== Data records
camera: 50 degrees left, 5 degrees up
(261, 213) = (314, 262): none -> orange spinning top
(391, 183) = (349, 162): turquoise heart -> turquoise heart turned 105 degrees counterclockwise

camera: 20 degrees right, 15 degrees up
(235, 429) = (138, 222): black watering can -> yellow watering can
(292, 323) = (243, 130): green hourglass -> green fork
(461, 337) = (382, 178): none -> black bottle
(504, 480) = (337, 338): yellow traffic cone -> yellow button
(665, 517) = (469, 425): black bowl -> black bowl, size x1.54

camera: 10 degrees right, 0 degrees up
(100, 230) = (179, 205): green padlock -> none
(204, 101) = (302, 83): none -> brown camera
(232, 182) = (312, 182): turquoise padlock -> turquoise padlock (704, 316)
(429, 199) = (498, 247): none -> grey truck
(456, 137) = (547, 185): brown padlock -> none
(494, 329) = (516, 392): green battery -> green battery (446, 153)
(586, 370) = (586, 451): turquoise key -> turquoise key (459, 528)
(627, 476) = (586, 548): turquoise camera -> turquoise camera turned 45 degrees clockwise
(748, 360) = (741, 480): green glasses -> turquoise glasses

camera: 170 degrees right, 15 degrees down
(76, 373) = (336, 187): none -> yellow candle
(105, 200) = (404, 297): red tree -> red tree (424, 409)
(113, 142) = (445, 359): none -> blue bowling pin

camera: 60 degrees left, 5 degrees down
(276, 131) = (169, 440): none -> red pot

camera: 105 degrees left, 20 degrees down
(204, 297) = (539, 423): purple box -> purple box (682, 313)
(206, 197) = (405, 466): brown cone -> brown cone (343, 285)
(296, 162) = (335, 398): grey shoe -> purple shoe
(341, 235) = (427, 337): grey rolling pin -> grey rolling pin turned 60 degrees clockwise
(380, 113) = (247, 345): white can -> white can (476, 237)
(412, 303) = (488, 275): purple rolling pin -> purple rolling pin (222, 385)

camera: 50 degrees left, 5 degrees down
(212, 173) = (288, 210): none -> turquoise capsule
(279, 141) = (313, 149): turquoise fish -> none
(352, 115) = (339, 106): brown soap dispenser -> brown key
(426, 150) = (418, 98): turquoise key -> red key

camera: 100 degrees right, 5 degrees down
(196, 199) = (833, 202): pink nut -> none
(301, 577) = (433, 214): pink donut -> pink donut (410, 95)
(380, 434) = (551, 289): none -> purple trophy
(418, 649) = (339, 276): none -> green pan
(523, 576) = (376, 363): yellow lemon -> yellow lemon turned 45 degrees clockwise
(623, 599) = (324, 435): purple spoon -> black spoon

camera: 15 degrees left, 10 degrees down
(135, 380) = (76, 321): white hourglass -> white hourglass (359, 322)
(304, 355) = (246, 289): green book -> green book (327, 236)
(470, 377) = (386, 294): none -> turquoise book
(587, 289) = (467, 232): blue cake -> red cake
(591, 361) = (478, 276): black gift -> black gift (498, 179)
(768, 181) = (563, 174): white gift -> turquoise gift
====
What needs to be done: Reproduce the data exactly, altering nothing.

Worked solution:
camera: 50 degrees left, 5 degrees up
(261, 213) = (314, 262): none -> orange spinning top
(391, 183) = (349, 162): turquoise heart -> turquoise heart turned 105 degrees counterclockwise

camera: 20 degrees right, 15 degrees up
(235, 429) = (138, 222): black watering can -> yellow watering can
(292, 323) = (243, 130): green hourglass -> green fork
(461, 337) = (382, 178): none -> black bottle
(504, 480) = (337, 338): yellow traffic cone -> yellow button
(665, 517) = (469, 425): black bowl -> black bowl, size x1.54

camera: 10 degrees right, 0 degrees up
(100, 230) = (179, 205): green padlock -> none
(204, 101) = (302, 83): none -> brown camera
(232, 182) = (312, 182): turquoise padlock -> turquoise padlock (704, 316)
(429, 199) = (498, 247): none -> grey truck
(456, 137) = (547, 185): brown padlock -> none
(494, 329) = (516, 392): green battery -> green battery (446, 153)
(586, 370) = (586, 451): turquoise key -> turquoise key (459, 528)
(627, 476) = (586, 548): turquoise camera -> turquoise camera turned 45 degrees clockwise
(748, 360) = (741, 480): green glasses -> turquoise glasses

camera: 170 degrees right, 15 degrees down
(76, 373) = (336, 187): none -> yellow candle
(105, 200) = (404, 297): red tree -> red tree (424, 409)
(113, 142) = (445, 359): none -> blue bowling pin

camera: 60 degrees left, 5 degrees down
(276, 131) = (169, 440): none -> red pot

camera: 105 degrees left, 20 degrees down
(204, 297) = (539, 423): purple box -> purple box (682, 313)
(206, 197) = (405, 466): brown cone -> brown cone (343, 285)
(296, 162) = (335, 398): grey shoe -> purple shoe
(341, 235) = (427, 337): grey rolling pin -> grey rolling pin turned 60 degrees clockwise
(380, 113) = (247, 345): white can -> white can (476, 237)
(412, 303) = (488, 275): purple rolling pin -> purple rolling pin (222, 385)

camera: 50 degrees left, 5 degrees down
(212, 173) = (288, 210): none -> turquoise capsule
(279, 141) = (313, 149): turquoise fish -> none
(352, 115) = (339, 106): brown soap dispenser -> brown key
(426, 150) = (418, 98): turquoise key -> red key

camera: 100 degrees right, 5 degrees down
(196, 199) = (833, 202): pink nut -> none
(301, 577) = (433, 214): pink donut -> pink donut (410, 95)
(380, 434) = (551, 289): none -> purple trophy
(418, 649) = (339, 276): none -> green pan
(523, 576) = (376, 363): yellow lemon -> yellow lemon turned 45 degrees clockwise
(623, 599) = (324, 435): purple spoon -> black spoon

camera: 15 degrees left, 10 degrees down
(135, 380) = (76, 321): white hourglass -> white hourglass (359, 322)
(304, 355) = (246, 289): green book -> green book (327, 236)
(470, 377) = (386, 294): none -> turquoise book
(587, 289) = (467, 232): blue cake -> red cake
(591, 361) = (478, 276): black gift -> black gift (498, 179)
(768, 181) = (563, 174): white gift -> turquoise gift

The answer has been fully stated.